■ EXERCISE DESCRIPTION ■
Once you have read the data below, set it all down again exactly.

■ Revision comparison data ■
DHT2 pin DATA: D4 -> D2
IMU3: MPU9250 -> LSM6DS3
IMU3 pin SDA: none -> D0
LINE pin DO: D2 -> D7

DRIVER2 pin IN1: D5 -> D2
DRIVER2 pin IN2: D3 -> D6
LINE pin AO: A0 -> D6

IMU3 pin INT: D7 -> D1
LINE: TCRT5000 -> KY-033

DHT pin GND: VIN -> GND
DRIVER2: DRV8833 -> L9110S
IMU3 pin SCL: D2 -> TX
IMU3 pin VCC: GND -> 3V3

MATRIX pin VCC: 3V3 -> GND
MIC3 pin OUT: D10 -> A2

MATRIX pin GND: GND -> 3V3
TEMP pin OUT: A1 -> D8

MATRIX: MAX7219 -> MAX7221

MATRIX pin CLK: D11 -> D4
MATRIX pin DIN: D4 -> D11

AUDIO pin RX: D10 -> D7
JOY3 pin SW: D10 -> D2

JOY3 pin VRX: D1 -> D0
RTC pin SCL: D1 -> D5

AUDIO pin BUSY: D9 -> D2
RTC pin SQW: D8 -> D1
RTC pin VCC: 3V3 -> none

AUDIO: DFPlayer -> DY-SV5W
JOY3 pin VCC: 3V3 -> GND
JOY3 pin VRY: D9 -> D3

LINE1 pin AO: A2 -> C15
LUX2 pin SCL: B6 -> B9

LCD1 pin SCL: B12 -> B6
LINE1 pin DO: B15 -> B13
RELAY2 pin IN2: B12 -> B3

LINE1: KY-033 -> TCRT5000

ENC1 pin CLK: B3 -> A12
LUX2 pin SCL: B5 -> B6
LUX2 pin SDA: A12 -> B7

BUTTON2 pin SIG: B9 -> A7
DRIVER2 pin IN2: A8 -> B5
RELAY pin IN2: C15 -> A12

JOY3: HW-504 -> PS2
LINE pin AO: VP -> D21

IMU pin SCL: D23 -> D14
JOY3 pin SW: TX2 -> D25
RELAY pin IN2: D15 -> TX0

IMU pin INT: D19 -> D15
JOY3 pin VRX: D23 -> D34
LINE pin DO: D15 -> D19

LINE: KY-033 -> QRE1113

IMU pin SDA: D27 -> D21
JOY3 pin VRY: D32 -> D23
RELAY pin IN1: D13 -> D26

■ EXERCISE RESULT ■
DHT2 pin DATA: D4 -> D2
IMU3: MPU9250 -> LSM6DS3
IMU3 pin SDA: none -> D0
LINE pin DO: D2 -> D7

DRIVER2 pin IN1: D5 -> D2
DRIVER2 pin IN2: D3 -> D6
LINE pin AO: A0 -> D6

IMU3 pin INT: D7 -> D1
LINE: TCRT5000 -> KY-033

DHT pin GND: VIN -> GND
DRIVER2: DRV8833 -> L9110S
IMU3 pin SCL: D2 -> TX
IMU3 pin VCC: GND -> 3V3

MATRIX pin VCC: 3V3 -> GND
MIC3 pin OUT: D10 -> A2

MATRIX pin GND: GND -> 3V3
TEMP pin OUT: A1 -> D8

MATRIX: MAX7219 -> MAX7221

MATRIX pin CLK: D11 -> D4
MATRIX pin DIN: D4 -> D11

AUDIO pin RX: D10 -> D7
JOY3 pin SW: D10 -> D2

JOY3 pin VRX: D1 -> D0
RTC pin SCL: D1 -> D5

AUDIO pin BUSY: D9 -> D2
RTC pin SQW: D8 -> D1
RTC pin VCC: 3V3 -> none

AUDIO: DFPlayer -> DY-SV5W
JOY3 pin VCC: 3V3 -> GND
JOY3 pin VRY: D9 -> D3

LINE1 pin AO: A2 -> C15
LUX2 pin SCL: B6 -> B9

LCD1 pin SCL: B12 -> B6
LINE1 pin DO: B15 -> B13
RELAY2 pin IN2: B12 -> B3

LINE1: KY-033 -> TCRT5000

ENC1 pin CLK: B3 -> A12
LUX2 pin SCL: B5 -> B6
LUX2 pin SDA: A12 -> B7

BUTTON2 pin SIG: B9 -> A7
DRIVER2 pin IN2: A8 -> B5
RELAY pin IN2: C15 -> A12

JOY3: HW-504 -> PS2
LINE pin AO: VP -> D21

IMU pin SCL: D23 -> D14
JOY3 pin SW: TX2 -> D25
RELAY pin IN2: D15 -> TX0

IMU pin INT: D19 -> D15
JOY3 pin VRX: D23 -> D34
LINE pin DO: D15 -> D19

LINE: KY-033 -> QRE1113

IMU pin SDA: D27 -> D21
JOY3 pin VRY: D32 -> D23
RELAY pin IN1: D13 -> D26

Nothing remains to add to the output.